(PROVIDED DATA Opens)

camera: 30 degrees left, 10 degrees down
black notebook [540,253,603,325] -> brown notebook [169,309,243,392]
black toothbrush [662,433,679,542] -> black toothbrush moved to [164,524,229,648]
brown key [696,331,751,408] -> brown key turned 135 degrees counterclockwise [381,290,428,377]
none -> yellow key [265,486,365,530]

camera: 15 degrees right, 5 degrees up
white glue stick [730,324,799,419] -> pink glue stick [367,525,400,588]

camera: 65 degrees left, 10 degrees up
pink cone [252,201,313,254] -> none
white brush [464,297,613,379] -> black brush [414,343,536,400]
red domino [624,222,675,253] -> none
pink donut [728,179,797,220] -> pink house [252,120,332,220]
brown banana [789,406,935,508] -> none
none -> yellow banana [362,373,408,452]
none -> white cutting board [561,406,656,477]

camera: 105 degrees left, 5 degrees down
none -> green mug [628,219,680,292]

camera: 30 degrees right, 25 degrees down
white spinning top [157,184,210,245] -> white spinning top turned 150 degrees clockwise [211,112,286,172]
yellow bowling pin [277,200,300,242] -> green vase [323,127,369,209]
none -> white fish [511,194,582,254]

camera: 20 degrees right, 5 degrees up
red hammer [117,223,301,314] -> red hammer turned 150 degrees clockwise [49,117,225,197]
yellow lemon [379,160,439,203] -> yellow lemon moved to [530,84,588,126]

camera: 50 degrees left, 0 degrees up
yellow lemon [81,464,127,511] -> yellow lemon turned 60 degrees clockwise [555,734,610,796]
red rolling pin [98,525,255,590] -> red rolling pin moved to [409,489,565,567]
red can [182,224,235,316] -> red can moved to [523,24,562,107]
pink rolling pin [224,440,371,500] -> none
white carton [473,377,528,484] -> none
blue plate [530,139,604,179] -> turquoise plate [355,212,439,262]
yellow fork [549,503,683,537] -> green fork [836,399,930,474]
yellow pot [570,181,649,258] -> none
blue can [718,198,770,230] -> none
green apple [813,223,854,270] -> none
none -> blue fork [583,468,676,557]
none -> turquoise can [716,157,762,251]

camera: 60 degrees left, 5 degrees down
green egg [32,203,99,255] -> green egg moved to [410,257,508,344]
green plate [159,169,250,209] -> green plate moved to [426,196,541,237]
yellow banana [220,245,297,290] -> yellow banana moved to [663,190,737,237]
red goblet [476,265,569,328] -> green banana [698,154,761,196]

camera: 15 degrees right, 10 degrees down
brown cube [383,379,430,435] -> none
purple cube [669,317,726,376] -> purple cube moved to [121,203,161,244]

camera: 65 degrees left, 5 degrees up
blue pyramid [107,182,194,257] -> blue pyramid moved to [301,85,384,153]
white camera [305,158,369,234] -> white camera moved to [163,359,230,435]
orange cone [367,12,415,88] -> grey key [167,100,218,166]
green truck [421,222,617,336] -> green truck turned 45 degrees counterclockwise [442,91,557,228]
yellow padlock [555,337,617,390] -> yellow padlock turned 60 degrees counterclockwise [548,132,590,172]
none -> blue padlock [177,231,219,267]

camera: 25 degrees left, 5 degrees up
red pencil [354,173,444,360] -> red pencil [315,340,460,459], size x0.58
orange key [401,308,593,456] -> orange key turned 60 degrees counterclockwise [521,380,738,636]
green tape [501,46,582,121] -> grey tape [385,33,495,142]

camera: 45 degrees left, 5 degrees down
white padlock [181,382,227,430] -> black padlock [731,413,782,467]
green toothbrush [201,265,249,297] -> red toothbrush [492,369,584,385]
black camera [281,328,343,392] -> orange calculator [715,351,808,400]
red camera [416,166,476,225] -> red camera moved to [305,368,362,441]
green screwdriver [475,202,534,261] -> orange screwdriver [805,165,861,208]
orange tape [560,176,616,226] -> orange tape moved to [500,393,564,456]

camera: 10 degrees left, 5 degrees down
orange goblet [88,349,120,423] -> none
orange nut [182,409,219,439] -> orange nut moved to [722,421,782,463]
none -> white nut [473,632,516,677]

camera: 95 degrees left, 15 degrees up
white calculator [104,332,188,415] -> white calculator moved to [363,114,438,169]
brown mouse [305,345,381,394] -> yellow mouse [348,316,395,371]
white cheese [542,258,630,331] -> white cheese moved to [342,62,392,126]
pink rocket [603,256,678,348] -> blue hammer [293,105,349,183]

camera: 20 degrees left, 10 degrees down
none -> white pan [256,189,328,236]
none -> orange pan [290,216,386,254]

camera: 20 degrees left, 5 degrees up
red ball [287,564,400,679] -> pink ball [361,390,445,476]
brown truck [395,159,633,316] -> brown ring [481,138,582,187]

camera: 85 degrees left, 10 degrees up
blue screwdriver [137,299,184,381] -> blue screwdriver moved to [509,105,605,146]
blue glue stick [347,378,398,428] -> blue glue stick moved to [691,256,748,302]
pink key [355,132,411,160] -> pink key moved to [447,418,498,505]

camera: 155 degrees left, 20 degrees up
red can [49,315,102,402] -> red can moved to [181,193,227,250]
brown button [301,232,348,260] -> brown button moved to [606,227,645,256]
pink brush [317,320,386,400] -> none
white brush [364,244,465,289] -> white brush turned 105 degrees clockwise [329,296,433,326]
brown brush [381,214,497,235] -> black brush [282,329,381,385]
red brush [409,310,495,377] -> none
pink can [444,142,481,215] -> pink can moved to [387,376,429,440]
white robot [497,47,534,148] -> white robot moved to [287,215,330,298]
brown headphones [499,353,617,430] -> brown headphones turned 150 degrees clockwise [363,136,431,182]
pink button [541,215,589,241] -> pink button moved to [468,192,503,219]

(PROVIDED DATA Closes)

**PROBLEM REQUIREMENTS:** Retyping every entry exactly is the whole of the task.

**RESULT OF THE TASK:**
camera: 30 degrees left, 10 degrees down
black notebook [540,253,603,325] -> brown notebook [169,309,243,392]
black toothbrush [662,433,679,542] -> black toothbrush moved to [164,524,229,648]
brown key [696,331,751,408] -> brown key turned 135 degrees counterclockwise [381,290,428,377]
none -> yellow key [265,486,365,530]

camera: 15 degrees right, 5 degrees up
white glue stick [730,324,799,419] -> pink glue stick [367,525,400,588]

camera: 65 degrees left, 10 degrees up
pink cone [252,201,313,254] -> none
white brush [464,297,613,379] -> black brush [414,343,536,400]
red domino [624,222,675,253] -> none
pink donut [728,179,797,220] -> pink house [252,120,332,220]
brown banana [789,406,935,508] -> none
none -> yellow banana [362,373,408,452]
none -> white cutting board [561,406,656,477]

camera: 105 degrees left, 5 degrees down
none -> green mug [628,219,680,292]

camera: 30 degrees right, 25 degrees down
white spinning top [157,184,210,245] -> white spinning top turned 150 degrees clockwise [211,112,286,172]
yellow bowling pin [277,200,300,242] -> green vase [323,127,369,209]
none -> white fish [511,194,582,254]

camera: 20 degrees right, 5 degrees up
red hammer [117,223,301,314] -> red hammer turned 150 degrees clockwise [49,117,225,197]
yellow lemon [379,160,439,203] -> yellow lemon moved to [530,84,588,126]

camera: 50 degrees left, 0 degrees up
yellow lemon [81,464,127,511] -> yellow lemon turned 60 degrees clockwise [555,734,610,796]
red rolling pin [98,525,255,590] -> red rolling pin moved to [409,489,565,567]
red can [182,224,235,316] -> red can moved to [523,24,562,107]
pink rolling pin [224,440,371,500] -> none
white carton [473,377,528,484] -> none
blue plate [530,139,604,179] -> turquoise plate [355,212,439,262]
yellow fork [549,503,683,537] -> green fork [836,399,930,474]
yellow pot [570,181,649,258] -> none
blue can [718,198,770,230] -> none
green apple [813,223,854,270] -> none
none -> blue fork [583,468,676,557]
none -> turquoise can [716,157,762,251]

camera: 60 degrees left, 5 degrees down
green egg [32,203,99,255] -> green egg moved to [410,257,508,344]
green plate [159,169,250,209] -> green plate moved to [426,196,541,237]
yellow banana [220,245,297,290] -> yellow banana moved to [663,190,737,237]
red goblet [476,265,569,328] -> green banana [698,154,761,196]

camera: 15 degrees right, 10 degrees down
brown cube [383,379,430,435] -> none
purple cube [669,317,726,376] -> purple cube moved to [121,203,161,244]

camera: 65 degrees left, 5 degrees up
blue pyramid [107,182,194,257] -> blue pyramid moved to [301,85,384,153]
white camera [305,158,369,234] -> white camera moved to [163,359,230,435]
orange cone [367,12,415,88] -> grey key [167,100,218,166]
green truck [421,222,617,336] -> green truck turned 45 degrees counterclockwise [442,91,557,228]
yellow padlock [555,337,617,390] -> yellow padlock turned 60 degrees counterclockwise [548,132,590,172]
none -> blue padlock [177,231,219,267]

camera: 25 degrees left, 5 degrees up
red pencil [354,173,444,360] -> red pencil [315,340,460,459], size x0.58
orange key [401,308,593,456] -> orange key turned 60 degrees counterclockwise [521,380,738,636]
green tape [501,46,582,121] -> grey tape [385,33,495,142]

camera: 45 degrees left, 5 degrees down
white padlock [181,382,227,430] -> black padlock [731,413,782,467]
green toothbrush [201,265,249,297] -> red toothbrush [492,369,584,385]
black camera [281,328,343,392] -> orange calculator [715,351,808,400]
red camera [416,166,476,225] -> red camera moved to [305,368,362,441]
green screwdriver [475,202,534,261] -> orange screwdriver [805,165,861,208]
orange tape [560,176,616,226] -> orange tape moved to [500,393,564,456]

camera: 10 degrees left, 5 degrees down
orange goblet [88,349,120,423] -> none
orange nut [182,409,219,439] -> orange nut moved to [722,421,782,463]
none -> white nut [473,632,516,677]

camera: 95 degrees left, 15 degrees up
white calculator [104,332,188,415] -> white calculator moved to [363,114,438,169]
brown mouse [305,345,381,394] -> yellow mouse [348,316,395,371]
white cheese [542,258,630,331] -> white cheese moved to [342,62,392,126]
pink rocket [603,256,678,348] -> blue hammer [293,105,349,183]

camera: 20 degrees left, 10 degrees down
none -> white pan [256,189,328,236]
none -> orange pan [290,216,386,254]

camera: 20 degrees left, 5 degrees up
red ball [287,564,400,679] -> pink ball [361,390,445,476]
brown truck [395,159,633,316] -> brown ring [481,138,582,187]

camera: 85 degrees left, 10 degrees up
blue screwdriver [137,299,184,381] -> blue screwdriver moved to [509,105,605,146]
blue glue stick [347,378,398,428] -> blue glue stick moved to [691,256,748,302]
pink key [355,132,411,160] -> pink key moved to [447,418,498,505]

camera: 155 degrees left, 20 degrees up
red can [49,315,102,402] -> red can moved to [181,193,227,250]
brown button [301,232,348,260] -> brown button moved to [606,227,645,256]
pink brush [317,320,386,400] -> none
white brush [364,244,465,289] -> white brush turned 105 degrees clockwise [329,296,433,326]
brown brush [381,214,497,235] -> black brush [282,329,381,385]
red brush [409,310,495,377] -> none
pink can [444,142,481,215] -> pink can moved to [387,376,429,440]
white robot [497,47,534,148] -> white robot moved to [287,215,330,298]
brown headphones [499,353,617,430] -> brown headphones turned 150 degrees clockwise [363,136,431,182]
pink button [541,215,589,241] -> pink button moved to [468,192,503,219]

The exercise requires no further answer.